=== Section Start ===

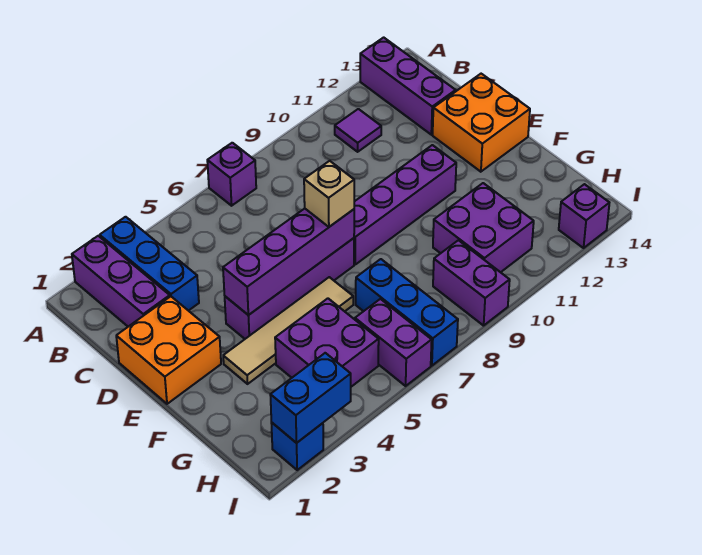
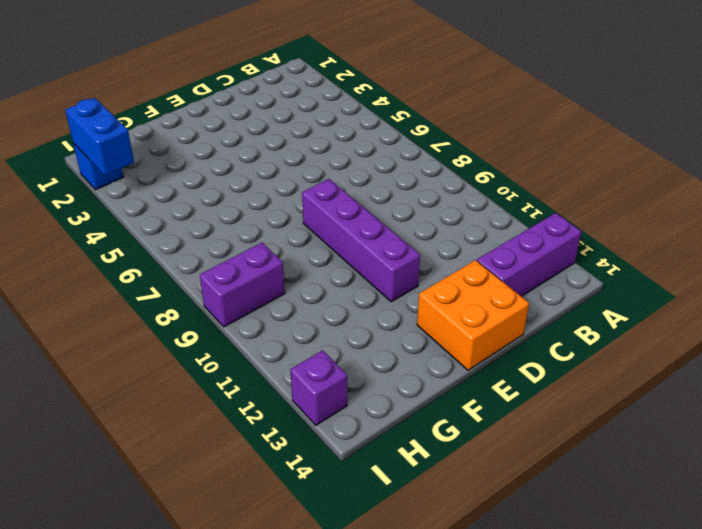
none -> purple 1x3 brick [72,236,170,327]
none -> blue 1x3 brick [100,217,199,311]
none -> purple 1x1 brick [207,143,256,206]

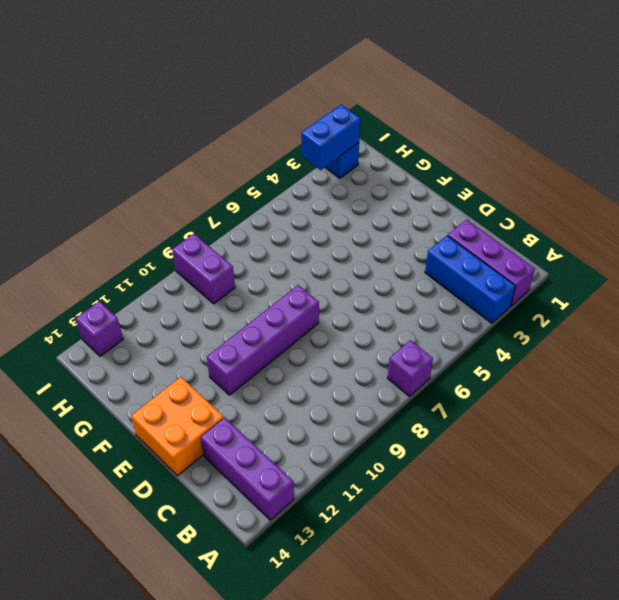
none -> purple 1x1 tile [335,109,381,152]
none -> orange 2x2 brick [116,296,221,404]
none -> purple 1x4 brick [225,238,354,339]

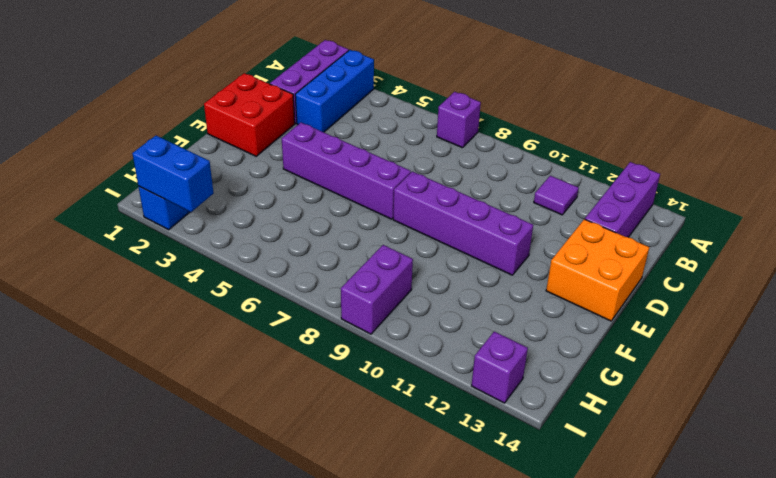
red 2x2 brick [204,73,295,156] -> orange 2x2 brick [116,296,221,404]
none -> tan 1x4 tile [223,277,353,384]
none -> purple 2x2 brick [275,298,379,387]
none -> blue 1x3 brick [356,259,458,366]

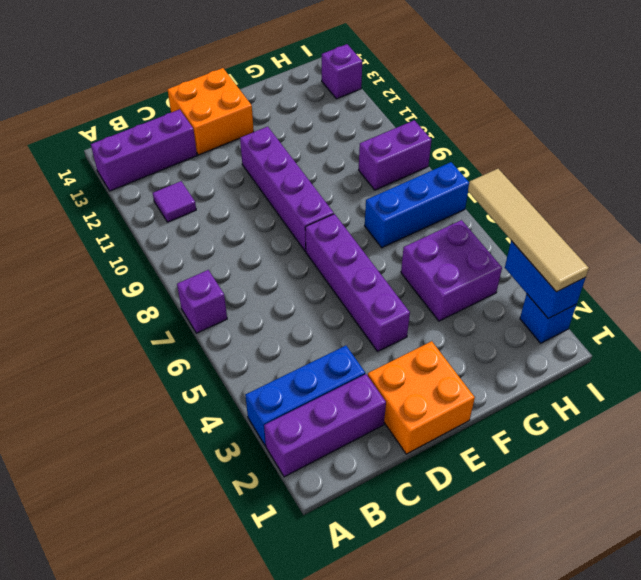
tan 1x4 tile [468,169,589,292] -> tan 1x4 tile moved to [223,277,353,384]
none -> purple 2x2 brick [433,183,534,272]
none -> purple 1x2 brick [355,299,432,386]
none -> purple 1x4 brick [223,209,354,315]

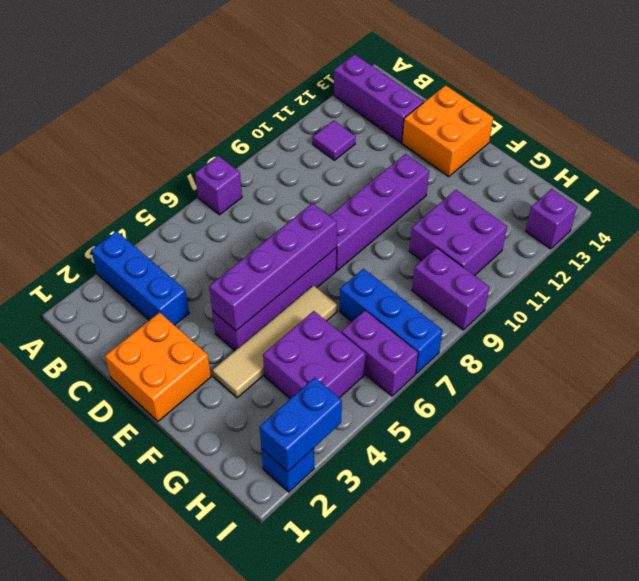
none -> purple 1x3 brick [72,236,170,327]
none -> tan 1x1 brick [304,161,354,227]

=== Section End ===

* **Task prompt**:
Copy out the records exactly. Do not include the pictures.

* **Written response**:
none -> purple 1x3 brick [72,236,170,327]
none -> blue 1x3 brick [100,217,199,311]
none -> purple 1x1 brick [207,143,256,206]

none -> purple 1x1 tile [335,109,381,152]
none -> orange 2x2 brick [116,296,221,404]
none -> purple 1x4 brick [225,238,354,339]

red 2x2 brick [204,73,295,156] -> orange 2x2 brick [116,296,221,404]
none -> tan 1x4 tile [223,277,353,384]
none -> purple 2x2 brick [275,298,379,387]
none -> blue 1x3 brick [356,259,458,366]

tan 1x4 tile [468,169,589,292] -> tan 1x4 tile moved to [223,277,353,384]
none -> purple 2x2 brick [433,183,534,272]
none -> purple 1x2 brick [355,299,432,386]
none -> purple 1x4 brick [223,209,354,315]

none -> purple 1x3 brick [72,236,170,327]
none -> tan 1x1 brick [304,161,354,227]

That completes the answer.